Records to use:
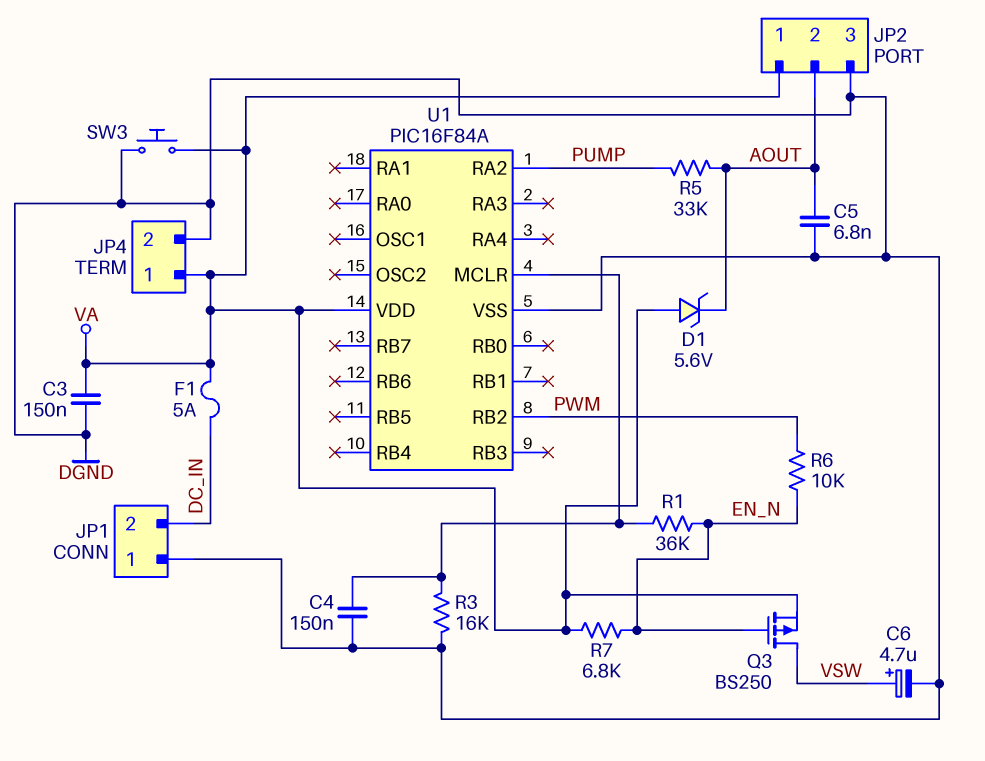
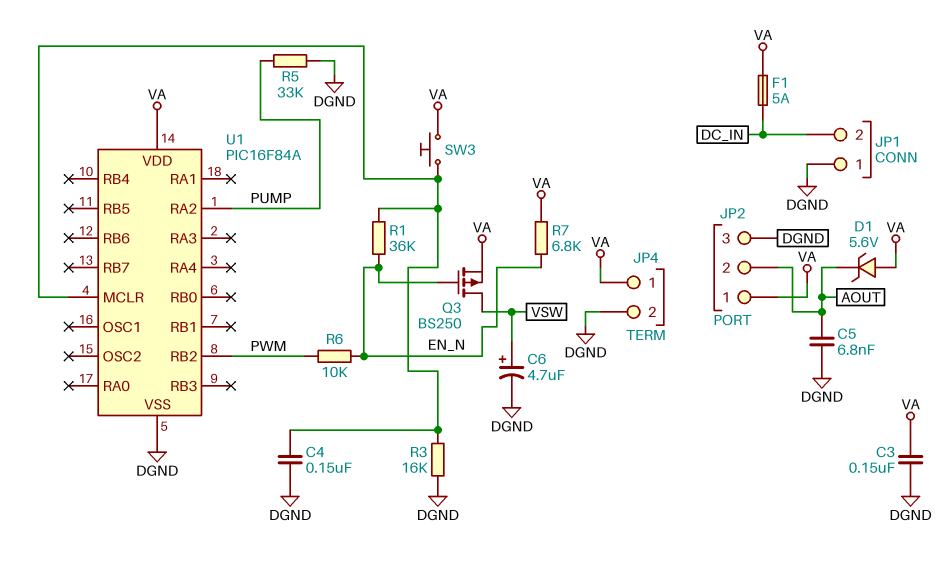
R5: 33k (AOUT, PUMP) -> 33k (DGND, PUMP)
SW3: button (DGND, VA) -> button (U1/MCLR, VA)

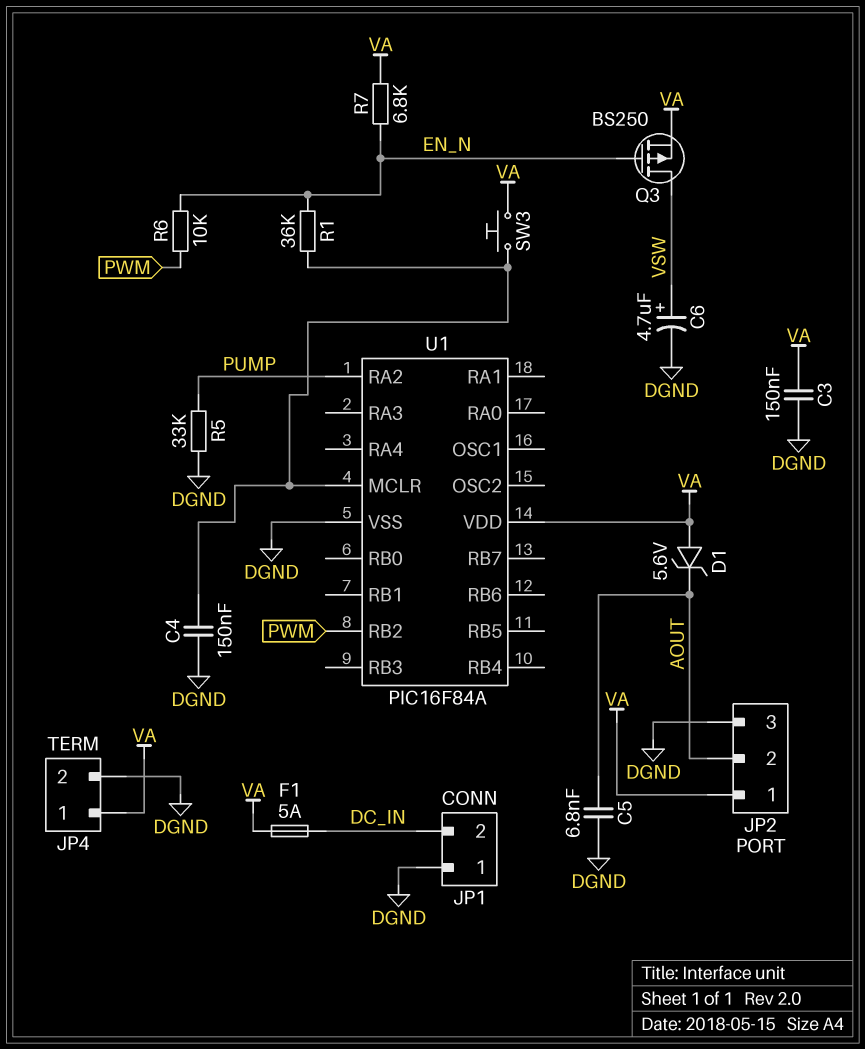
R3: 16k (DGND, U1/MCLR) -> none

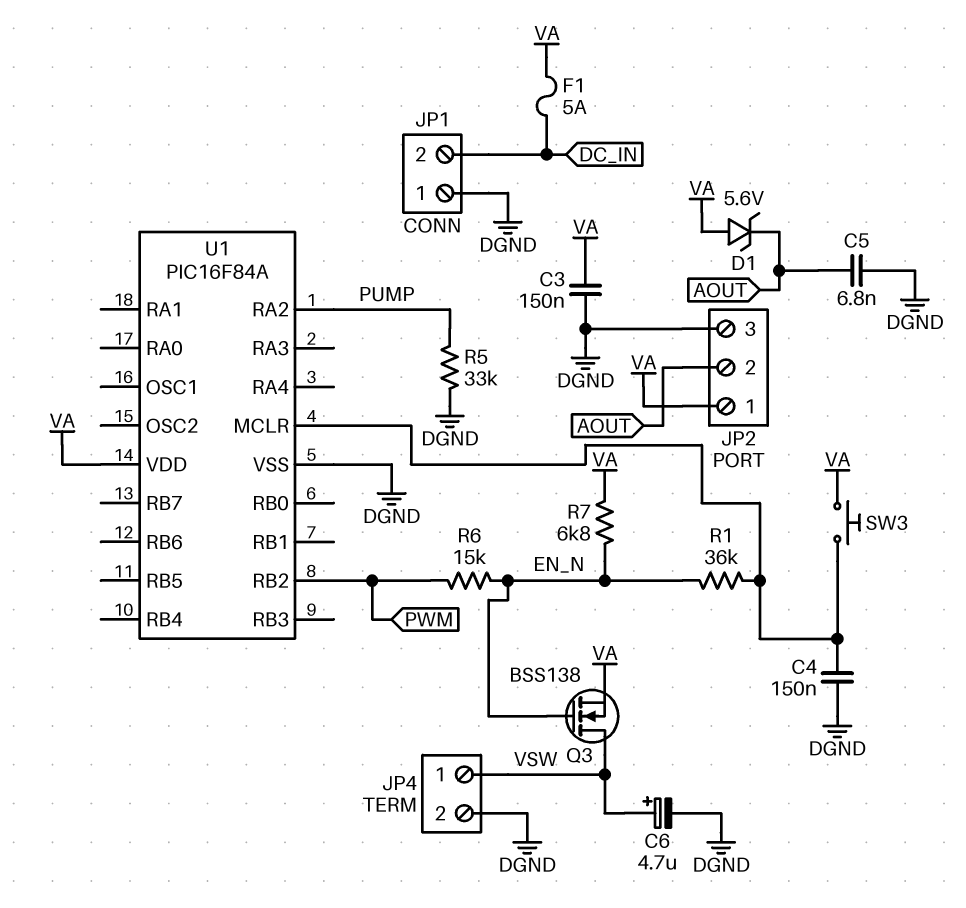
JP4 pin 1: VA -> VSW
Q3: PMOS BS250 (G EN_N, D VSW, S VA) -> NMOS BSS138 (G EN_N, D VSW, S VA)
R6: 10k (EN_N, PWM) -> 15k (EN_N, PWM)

* * *

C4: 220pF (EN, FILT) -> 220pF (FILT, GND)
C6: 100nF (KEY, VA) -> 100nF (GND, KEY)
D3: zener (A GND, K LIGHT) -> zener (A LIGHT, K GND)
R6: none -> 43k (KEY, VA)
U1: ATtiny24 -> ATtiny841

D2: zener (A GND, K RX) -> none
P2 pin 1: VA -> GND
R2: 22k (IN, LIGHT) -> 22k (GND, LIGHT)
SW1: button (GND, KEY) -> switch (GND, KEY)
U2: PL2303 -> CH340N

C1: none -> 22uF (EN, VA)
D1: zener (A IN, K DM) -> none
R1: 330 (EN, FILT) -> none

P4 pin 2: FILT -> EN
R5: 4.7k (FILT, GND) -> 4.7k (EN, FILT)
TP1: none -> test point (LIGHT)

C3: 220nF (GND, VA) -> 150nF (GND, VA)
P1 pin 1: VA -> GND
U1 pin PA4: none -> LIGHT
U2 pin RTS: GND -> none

Task to complete: From the data above, output exactly the lines between the one containing "Q3: PMOS BS250" and the one containing "R6: 10k (EN_N, PWM) -> 15k (EN_N, PWM)", counting both of them.

Result of the task:
Q3: PMOS BS250 (G EN_N, D VSW, S VA) -> NMOS BSS138 (G EN_N, D VSW, S VA)
R6: 10k (EN_N, PWM) -> 15k (EN_N, PWM)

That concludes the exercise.